What the exercise asks: The line containing "yellow ellipse at" marks the start; return it and every line after it in the listing below, exactly, through the last.

Data supplied:
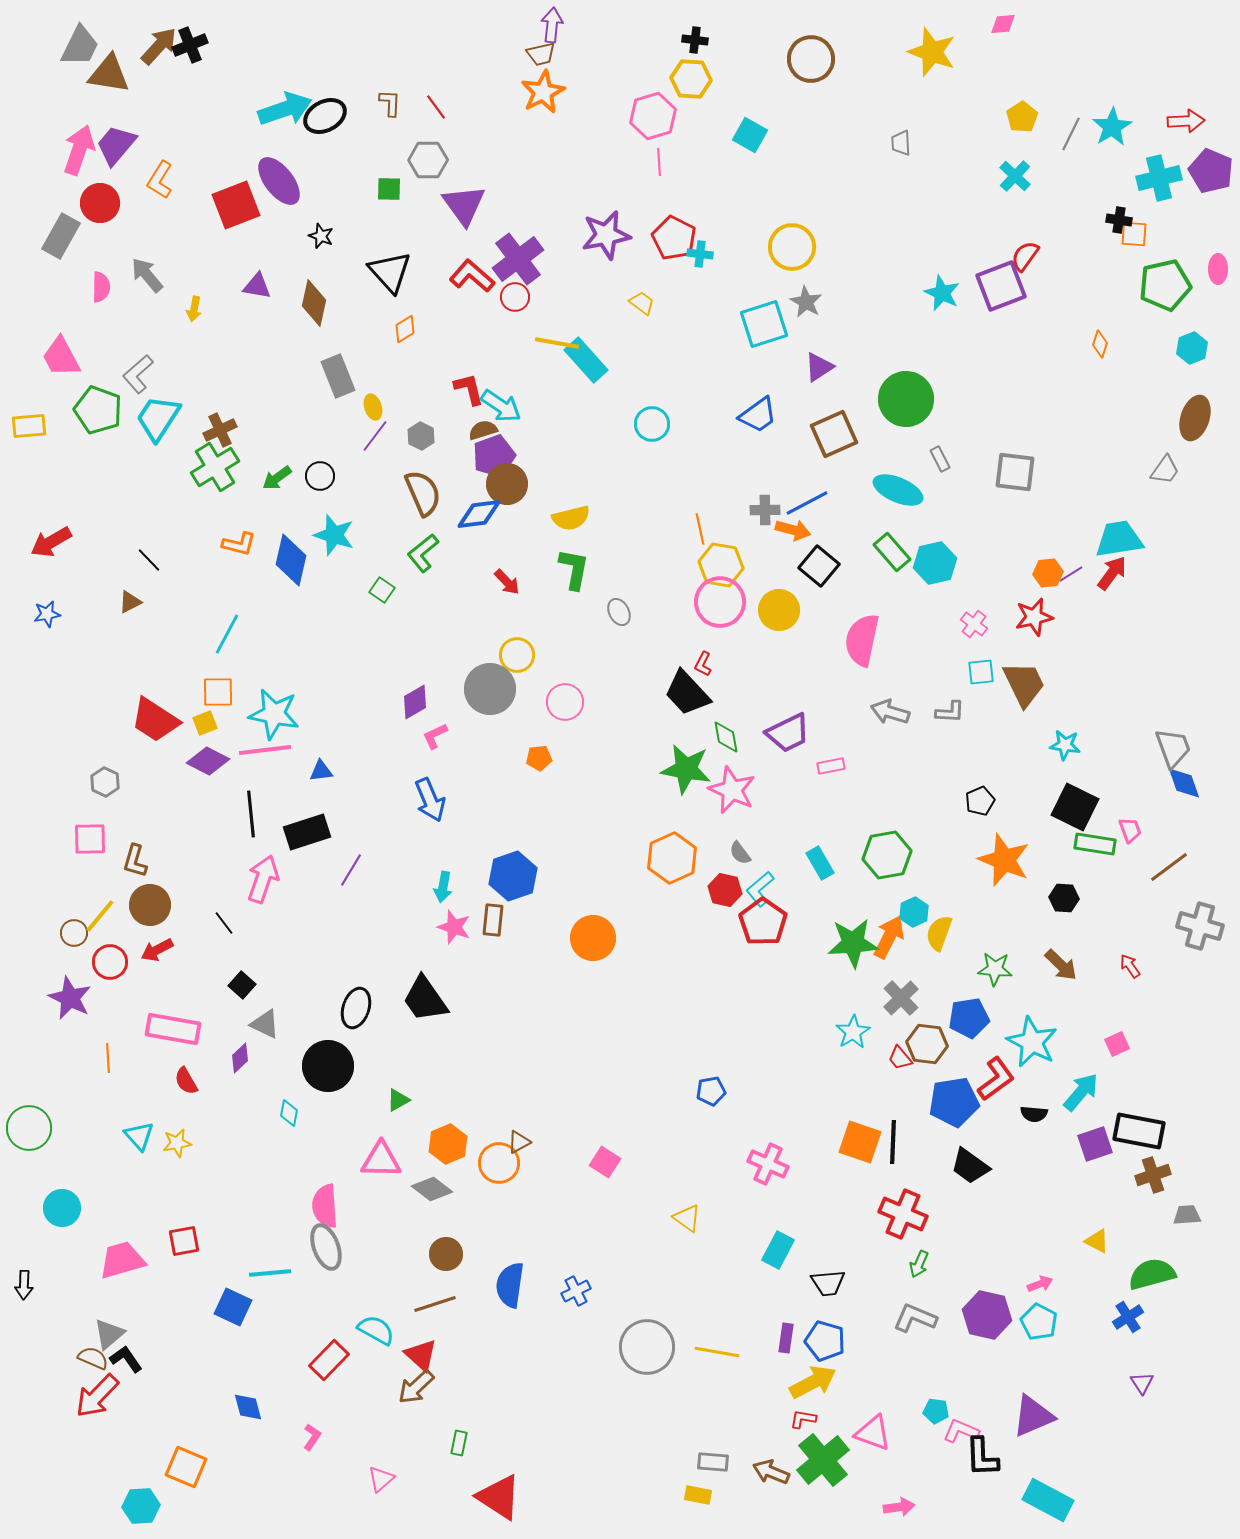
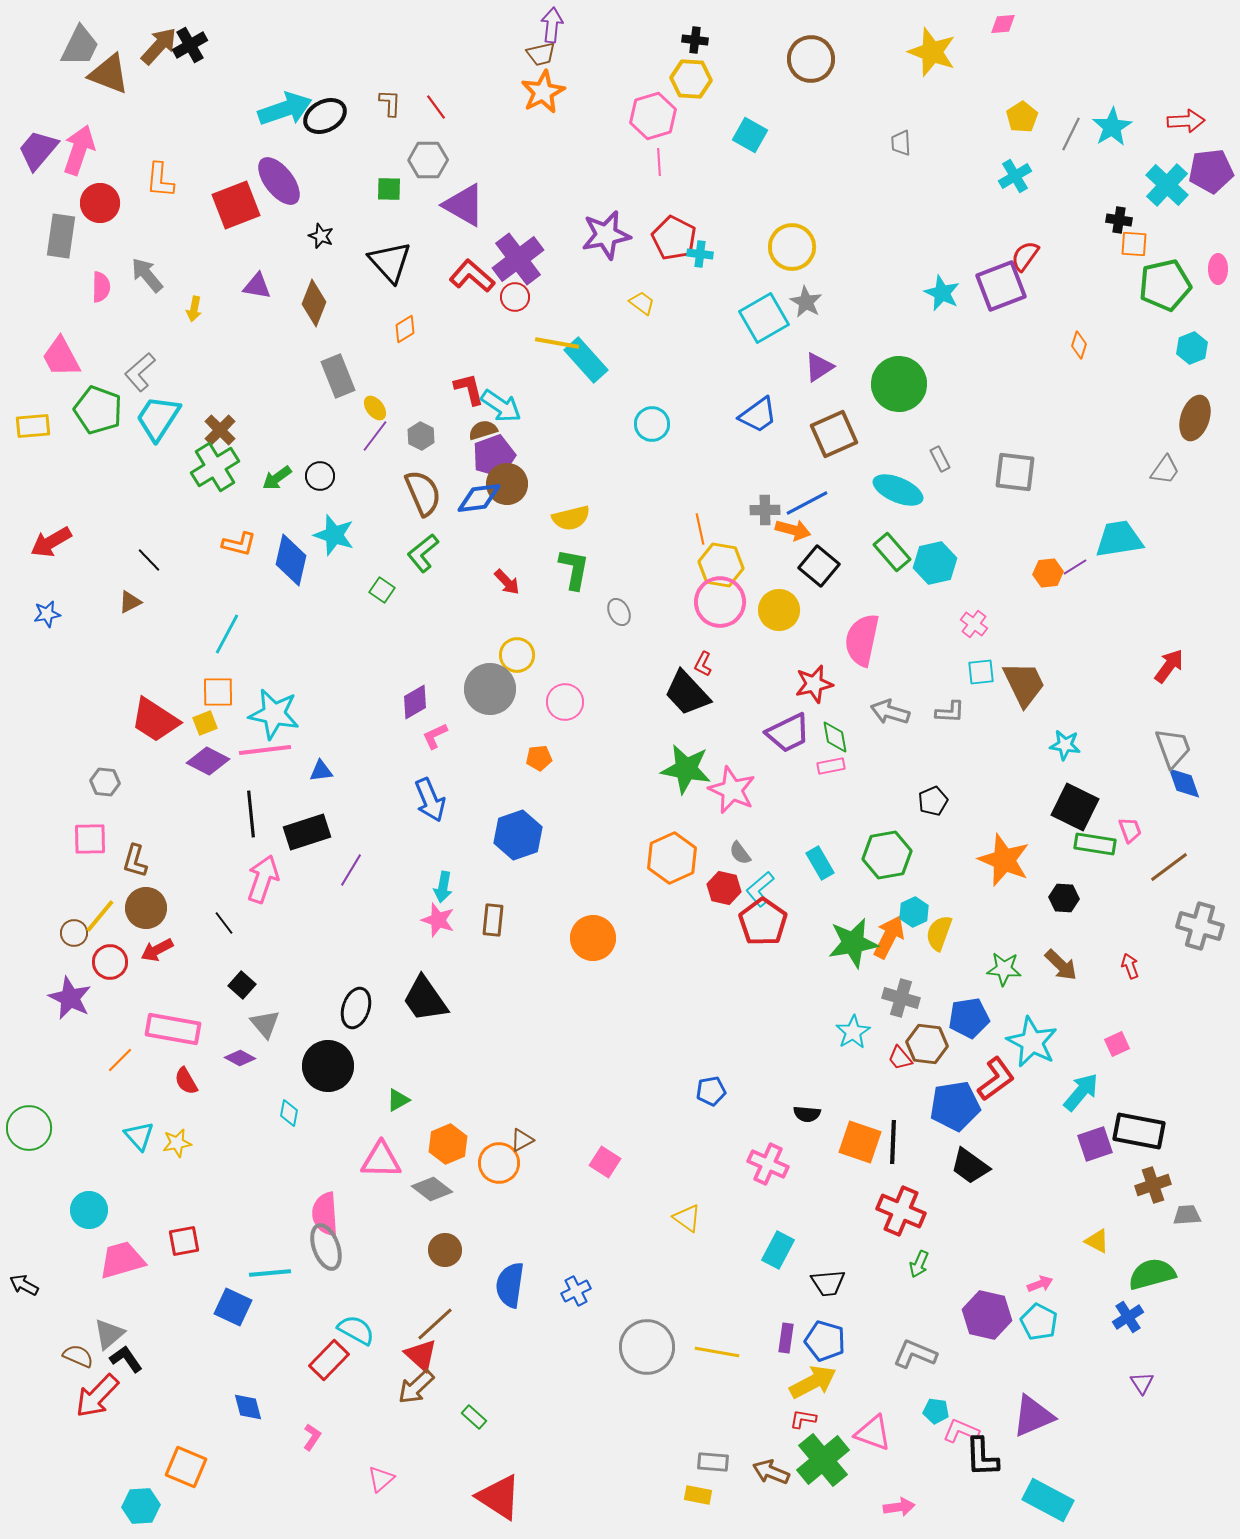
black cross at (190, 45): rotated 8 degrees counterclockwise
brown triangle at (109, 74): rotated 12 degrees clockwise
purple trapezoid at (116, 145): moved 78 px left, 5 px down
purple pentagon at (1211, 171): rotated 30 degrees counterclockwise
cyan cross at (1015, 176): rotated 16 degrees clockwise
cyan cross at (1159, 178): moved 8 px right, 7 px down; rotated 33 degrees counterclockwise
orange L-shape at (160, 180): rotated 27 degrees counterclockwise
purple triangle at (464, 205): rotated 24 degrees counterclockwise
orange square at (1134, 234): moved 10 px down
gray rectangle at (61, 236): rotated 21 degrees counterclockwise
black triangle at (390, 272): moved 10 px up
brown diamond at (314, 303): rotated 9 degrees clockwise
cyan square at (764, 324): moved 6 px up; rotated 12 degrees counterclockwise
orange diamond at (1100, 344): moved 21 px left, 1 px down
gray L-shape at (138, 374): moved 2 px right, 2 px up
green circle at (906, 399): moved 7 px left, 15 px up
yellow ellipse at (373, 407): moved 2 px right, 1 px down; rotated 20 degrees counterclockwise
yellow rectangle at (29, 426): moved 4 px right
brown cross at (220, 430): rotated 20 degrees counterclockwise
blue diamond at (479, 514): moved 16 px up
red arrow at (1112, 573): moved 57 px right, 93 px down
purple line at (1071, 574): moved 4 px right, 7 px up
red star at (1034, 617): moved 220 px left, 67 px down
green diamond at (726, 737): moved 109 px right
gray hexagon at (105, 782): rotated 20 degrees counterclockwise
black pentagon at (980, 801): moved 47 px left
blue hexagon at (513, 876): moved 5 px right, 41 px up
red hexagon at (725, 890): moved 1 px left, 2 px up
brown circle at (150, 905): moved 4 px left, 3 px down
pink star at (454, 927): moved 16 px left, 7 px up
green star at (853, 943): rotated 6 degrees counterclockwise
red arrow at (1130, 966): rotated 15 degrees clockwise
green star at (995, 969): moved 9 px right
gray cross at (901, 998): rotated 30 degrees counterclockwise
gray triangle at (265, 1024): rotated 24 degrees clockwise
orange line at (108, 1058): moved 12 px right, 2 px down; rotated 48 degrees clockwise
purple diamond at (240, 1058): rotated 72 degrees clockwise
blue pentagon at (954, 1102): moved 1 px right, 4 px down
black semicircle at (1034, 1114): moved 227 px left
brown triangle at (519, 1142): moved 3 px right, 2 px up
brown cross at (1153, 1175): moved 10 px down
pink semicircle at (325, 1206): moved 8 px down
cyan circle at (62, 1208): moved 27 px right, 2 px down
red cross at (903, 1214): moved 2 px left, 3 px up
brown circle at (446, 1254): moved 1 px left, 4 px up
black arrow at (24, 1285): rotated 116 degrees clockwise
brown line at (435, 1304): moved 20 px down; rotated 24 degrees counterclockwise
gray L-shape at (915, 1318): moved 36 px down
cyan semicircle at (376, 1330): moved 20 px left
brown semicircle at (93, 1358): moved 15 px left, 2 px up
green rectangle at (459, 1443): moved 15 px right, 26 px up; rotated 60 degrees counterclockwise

Answer to this exercise:
yellow ellipse at (373, 407): moved 2 px right, 1 px down; rotated 20 degrees counterclockwise
yellow rectangle at (29, 426): moved 4 px right
brown cross at (220, 430): rotated 20 degrees counterclockwise
blue diamond at (479, 514): moved 16 px up
red arrow at (1112, 573): moved 57 px right, 93 px down
purple line at (1071, 574): moved 4 px right, 7 px up
red star at (1034, 617): moved 220 px left, 67 px down
green diamond at (726, 737): moved 109 px right
gray hexagon at (105, 782): rotated 20 degrees counterclockwise
black pentagon at (980, 801): moved 47 px left
blue hexagon at (513, 876): moved 5 px right, 41 px up
red hexagon at (725, 890): moved 1 px left, 2 px up
brown circle at (150, 905): moved 4 px left, 3 px down
pink star at (454, 927): moved 16 px left, 7 px up
green star at (853, 943): rotated 6 degrees counterclockwise
red arrow at (1130, 966): rotated 15 degrees clockwise
green star at (995, 969): moved 9 px right
gray cross at (901, 998): rotated 30 degrees counterclockwise
gray triangle at (265, 1024): rotated 24 degrees clockwise
orange line at (108, 1058): moved 12 px right, 2 px down; rotated 48 degrees clockwise
purple diamond at (240, 1058): rotated 72 degrees clockwise
blue pentagon at (954, 1102): moved 1 px right, 4 px down
black semicircle at (1034, 1114): moved 227 px left
brown triangle at (519, 1142): moved 3 px right, 2 px up
brown cross at (1153, 1175): moved 10 px down
pink semicircle at (325, 1206): moved 8 px down
cyan circle at (62, 1208): moved 27 px right, 2 px down
red cross at (903, 1214): moved 2 px left, 3 px up
brown circle at (446, 1254): moved 1 px left, 4 px up
black arrow at (24, 1285): rotated 116 degrees clockwise
brown line at (435, 1304): moved 20 px down; rotated 24 degrees counterclockwise
gray L-shape at (915, 1318): moved 36 px down
cyan semicircle at (376, 1330): moved 20 px left
brown semicircle at (93, 1358): moved 15 px left, 2 px up
green rectangle at (459, 1443): moved 15 px right, 26 px up; rotated 60 degrees counterclockwise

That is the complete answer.